*WORK TO COMPLETE:* Output nothing except the lines from the one containing "red capsule: [506,264,568,333]" through the final line of the data, both included, typed exactly, minus the pictures.

[PROVIDED RECORDS — start]

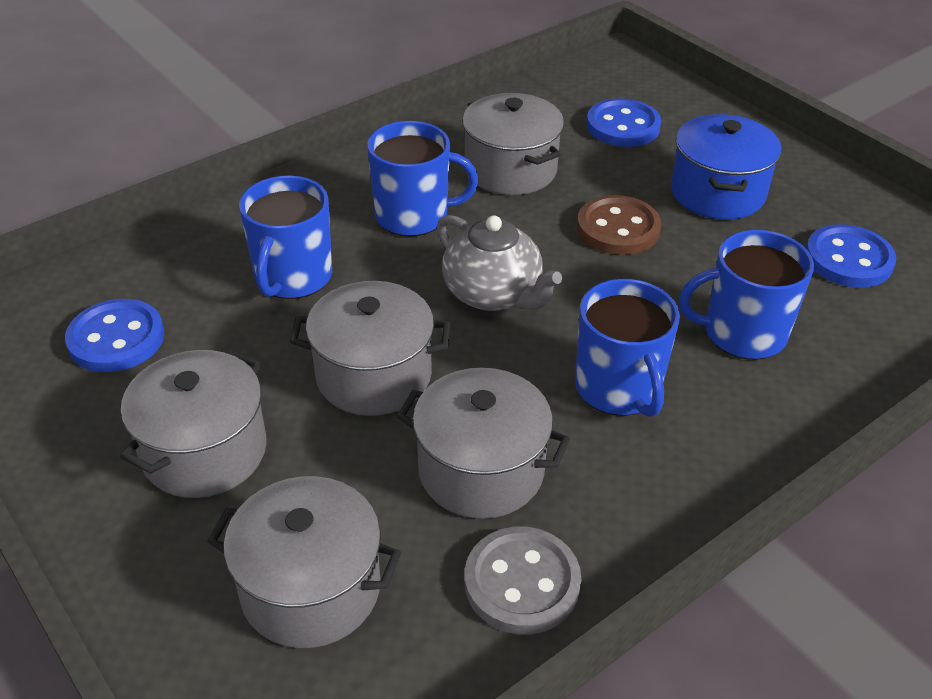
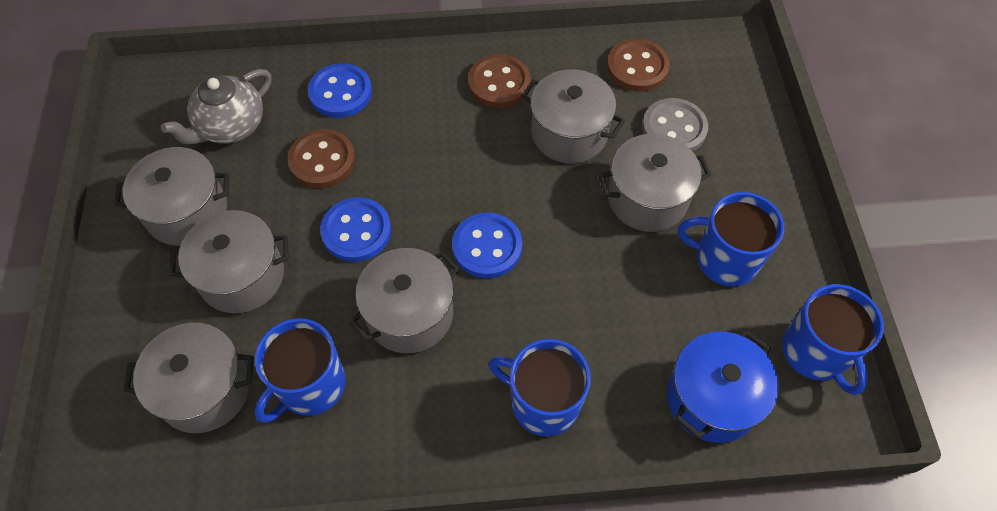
brown button: [577,195,661,255] = 1 -> [288,129,356,188] [468,54,530,108] [607,39,670,92] = 3
grey pot: [120,350,267,498] [207,476,401,648] [290,281,450,416] [397,368,570,519] [462,93,564,195] = 5 -> [114,147,229,246] [123,323,254,433] [170,210,289,313] [349,248,460,353] [521,69,625,163] [598,134,711,232] = 6

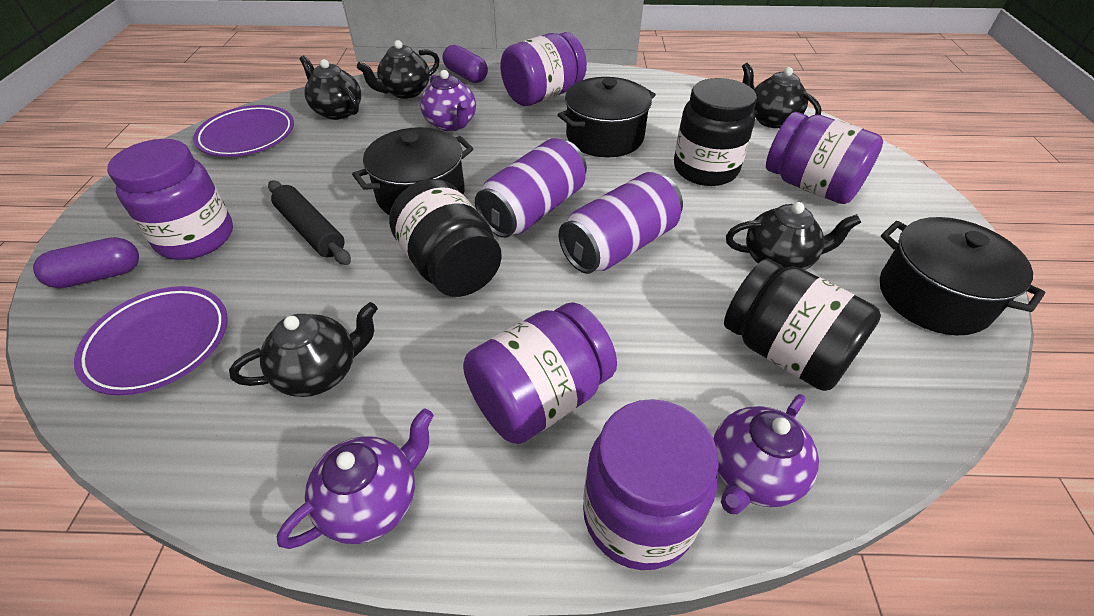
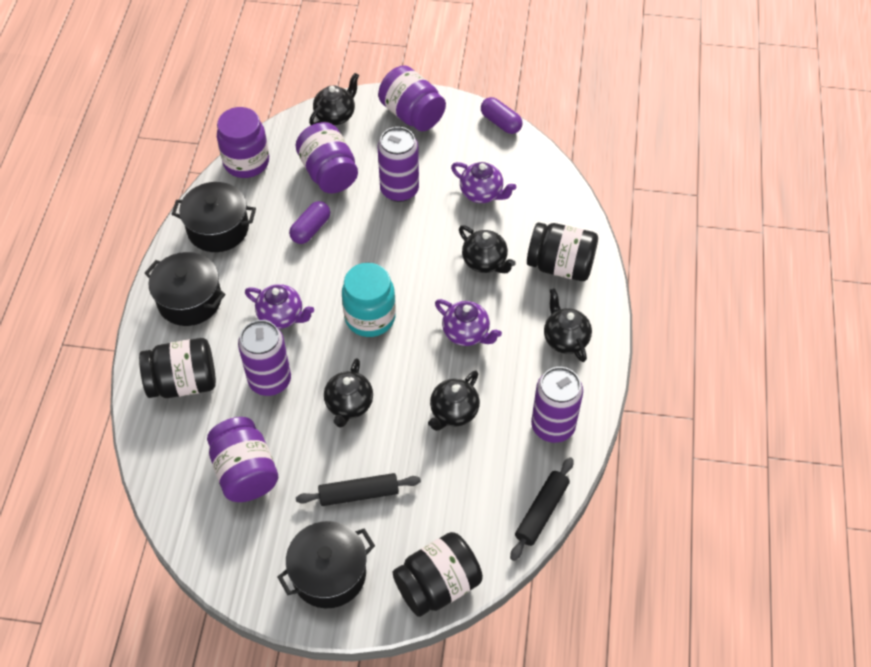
black rolling pin: [268,180,351,265] = 1 -> [296,473,421,506] [510,457,574,561] = 2
purple can: [475,138,587,238] [559,172,683,274] = 2 -> [238,320,291,396] [377,127,419,202] [531,367,583,443] = 3
purple jar: [107,139,233,260] [463,302,617,444] [500,32,587,106] [583,399,719,570] [766,112,883,204] = 5 -> [207,417,278,502] [217,107,269,178] [295,122,358,193] [378,65,446,131] = 4
purple plate: [74,286,228,395] [193,105,294,157] = 2 -> none = 0
turquoise jar: none = 0 -> [342,263,396,337] = 1

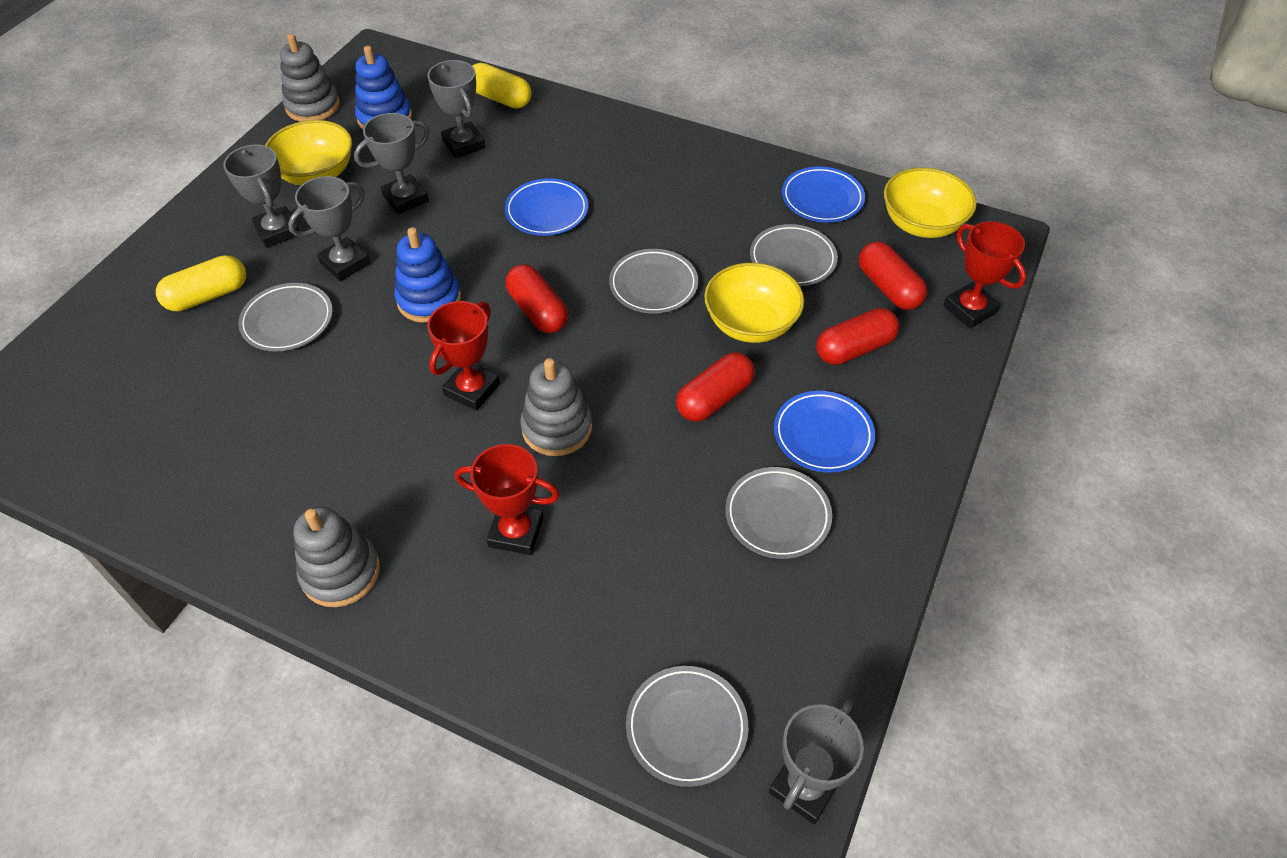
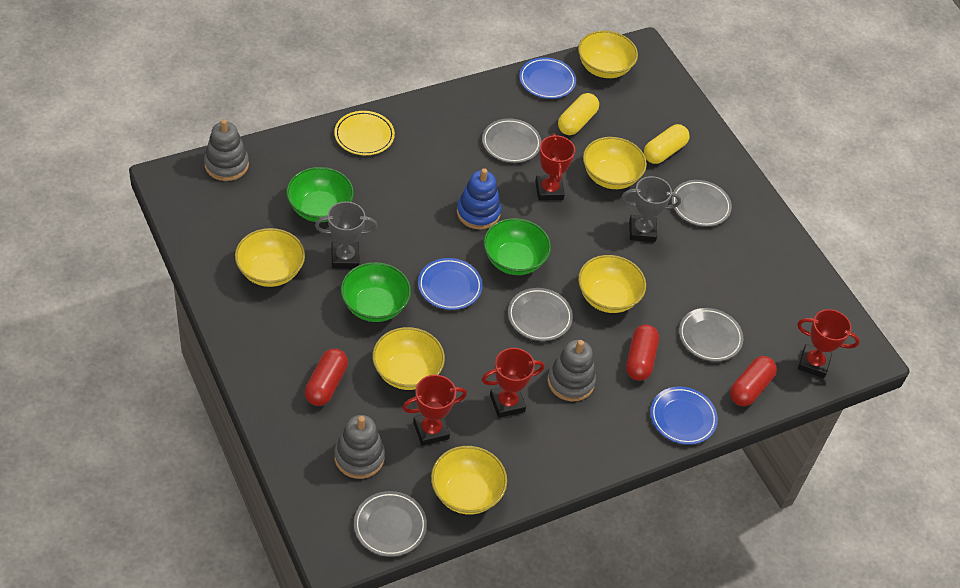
blue stacking toy: [355,46,412,129] [395,227,461,323] = 2 -> [457,168,501,230] = 1
green bowl: none = 0 -> [286,167,354,222] [341,262,411,322] [484,218,551,275] = 3
grey trophy: [223,145,299,248] [288,176,370,281] [354,113,430,214] [427,60,485,158] [769,700,864,824] = 5 -> [315,201,378,268] [622,176,681,242] = 2
red capsule: [506,264,568,333] [676,352,755,422] [816,308,899,365] [859,241,927,310] = 4 -> [305,348,348,406] [626,324,659,381] [730,356,777,406] = 3
red trophy: [427,301,500,411] [455,444,560,555] [943,221,1026,328] = 3 -> [402,375,467,446] [482,348,545,418] [535,133,575,201] [797,309,860,378] = 4
yellow bowl: [265,120,352,185] [704,263,804,343] [884,167,977,238] = 3 -> [235,228,305,287] [372,327,445,390] [431,446,507,514] [578,30,638,78] [578,255,646,313] [583,137,647,189] = 6
yellow plate: none = 0 -> [334,111,395,155] = 1

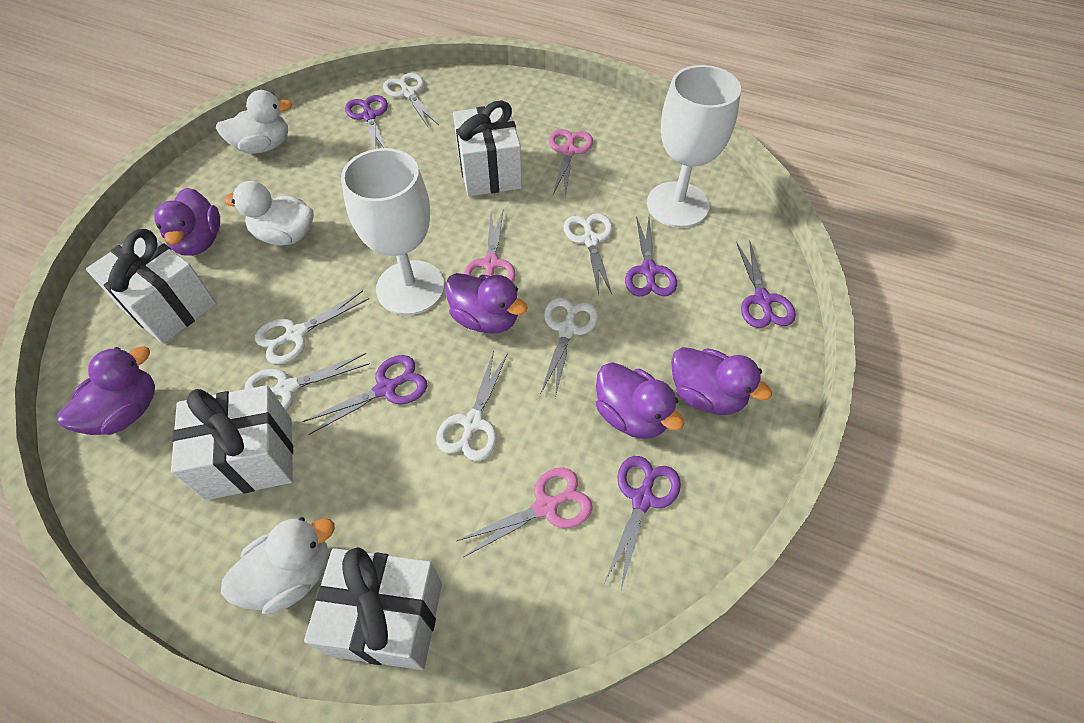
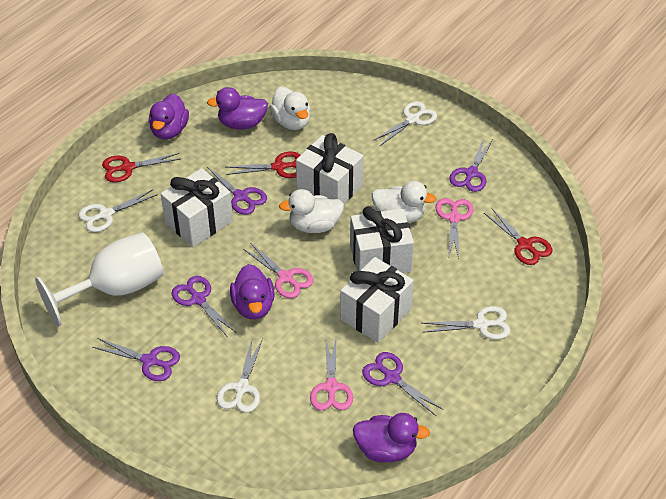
purple duck: [57,347,155,435] [154,188,220,256] [445,273,528,334] [596,362,684,439] [671,347,772,415] = 5 -> [149,94,189,139] [207,87,268,129] [230,264,275,319] [353,413,430,462] = 4
red scissors: none = 0 -> [102,153,180,182] [226,152,300,178] [484,209,552,265] = 3
white goblet: [341,148,444,315] [647,65,741,228] = 2 -> [35,232,163,327] = 1
white scissors: [244,353,370,410] [255,291,369,364] [383,73,439,127] [436,351,508,461] [541,298,598,398] [564,213,613,295] = 6 -> [79,189,158,232] [217,339,263,413] [373,101,437,146] [423,306,510,340] = 4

[PROVIDED RECORDS — finish]

*TASK OUTPUT:*
red capsule: [506,264,568,333] [676,352,755,422] [816,308,899,365] [859,241,927,310] = 4 -> [305,348,348,406] [626,324,659,381] [730,356,777,406] = 3
red trophy: [427,301,500,411] [455,444,560,555] [943,221,1026,328] = 3 -> [402,375,467,446] [482,348,545,418] [535,133,575,201] [797,309,860,378] = 4
yellow bowl: [265,120,352,185] [704,263,804,343] [884,167,977,238] = 3 -> [235,228,305,287] [372,327,445,390] [431,446,507,514] [578,30,638,78] [578,255,646,313] [583,137,647,189] = 6
yellow plate: none = 0 -> [334,111,395,155] = 1

purple duck: [57,347,155,435] [154,188,220,256] [445,273,528,334] [596,362,684,439] [671,347,772,415] = 5 -> [149,94,189,139] [207,87,268,129] [230,264,275,319] [353,413,430,462] = 4
red scissors: none = 0 -> [102,153,180,182] [226,152,300,178] [484,209,552,265] = 3
white goblet: [341,148,444,315] [647,65,741,228] = 2 -> [35,232,163,327] = 1
white scissors: [244,353,370,410] [255,291,369,364] [383,73,439,127] [436,351,508,461] [541,298,598,398] [564,213,613,295] = 6 -> [79,189,158,232] [217,339,263,413] [373,101,437,146] [423,306,510,340] = 4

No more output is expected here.